:: WHAT YOU SHOULD DO ::
Copy without pictures. Please restate each line of the listing exactly.

:: DATASET EXTRACT ::

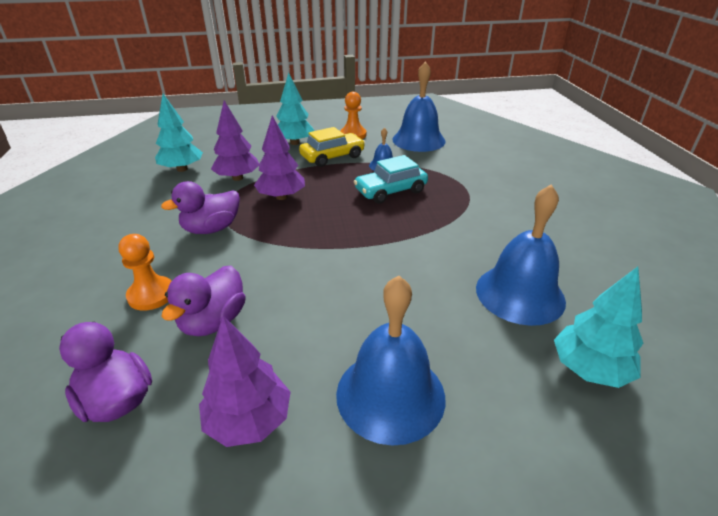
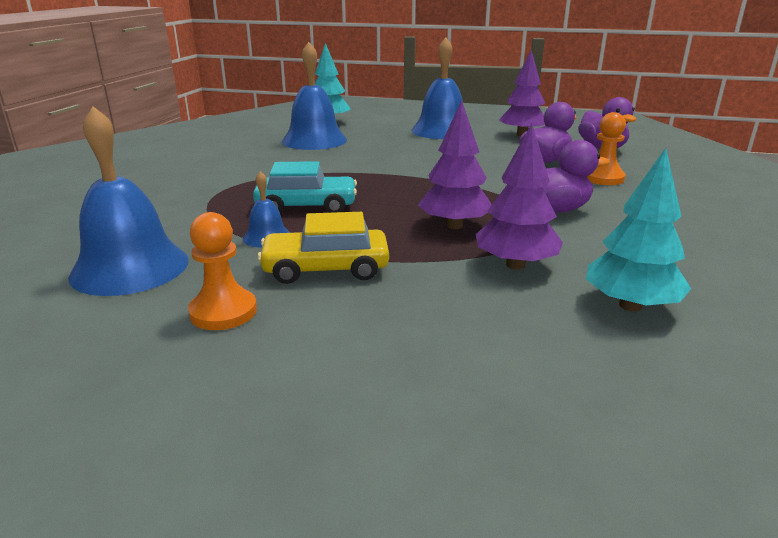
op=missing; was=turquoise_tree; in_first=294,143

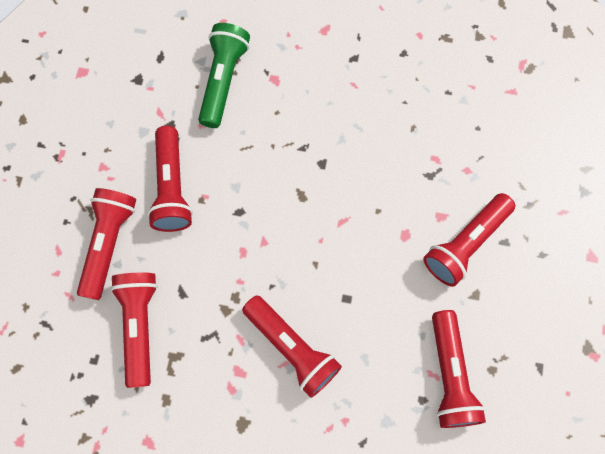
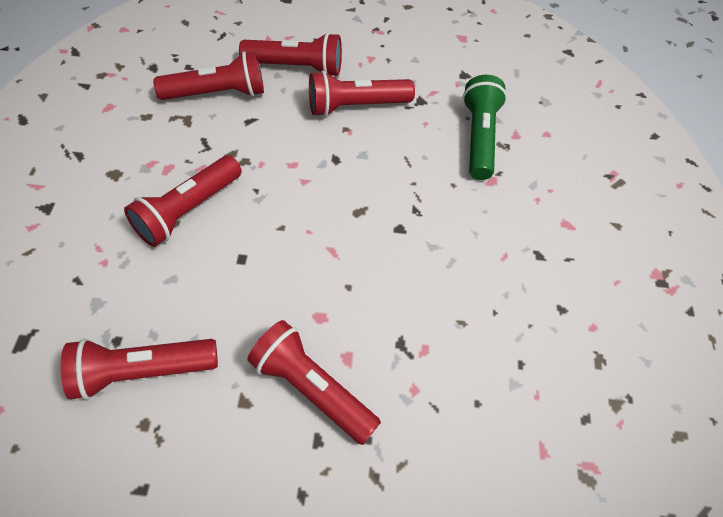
op=spun; was=green_flashlight; in_first=223,80; in_second=479,137; clockwise=-90

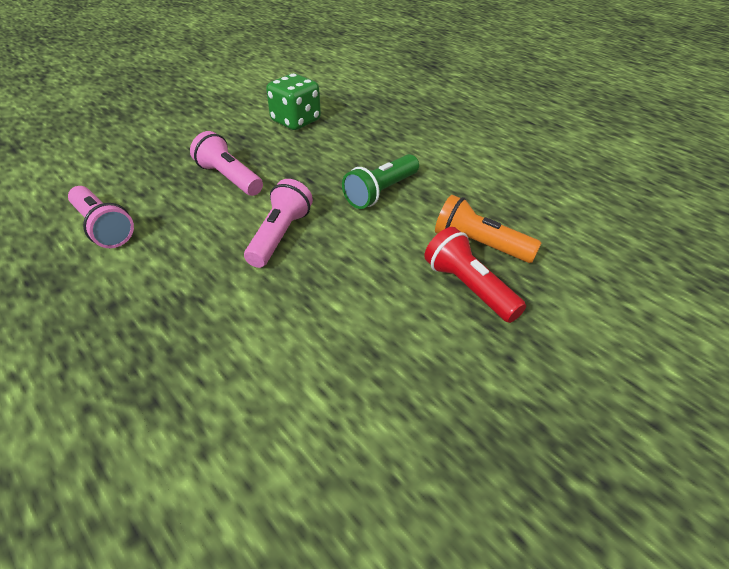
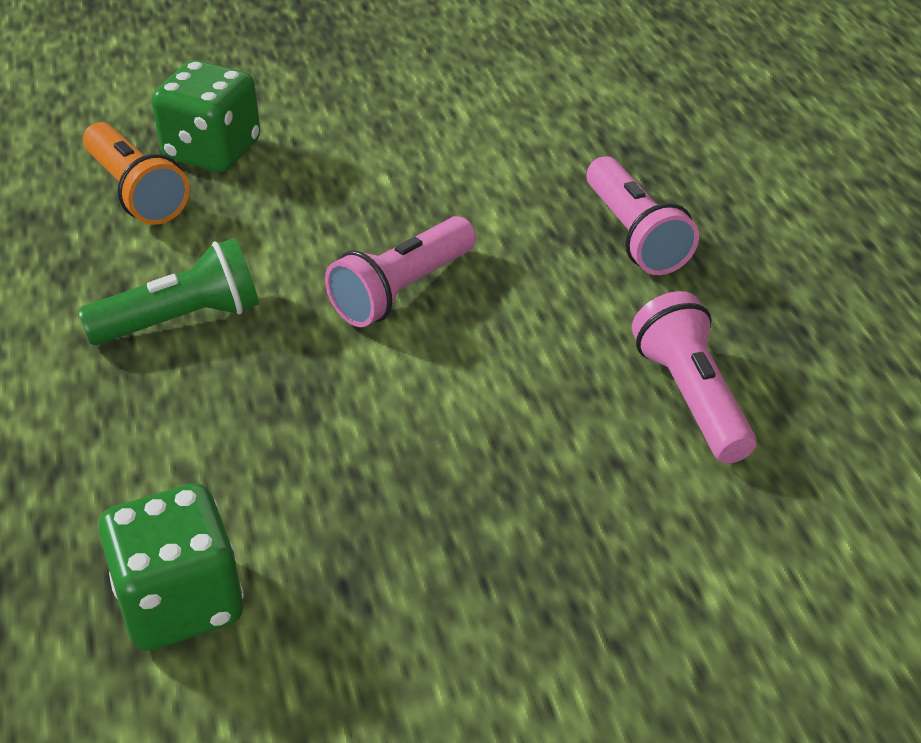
op=exchanged; was=red_flashlight; now=green_dice; in_first=469,287; in_second=212,151
op=relocated; was=pink_flashlight; in_first=229,178; in_second=634,235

:: EXERCISE RESULT ::
op=missing; was=turquoise_tree; in_first=294,143

op=spun; was=green_flashlight; in_first=223,80; in_second=479,137; clockwise=-90

op=exchanged; was=red_flashlight; now=green_dice; in_first=469,287; in_second=212,151
op=relocated; was=pink_flashlight; in_first=229,178; in_second=634,235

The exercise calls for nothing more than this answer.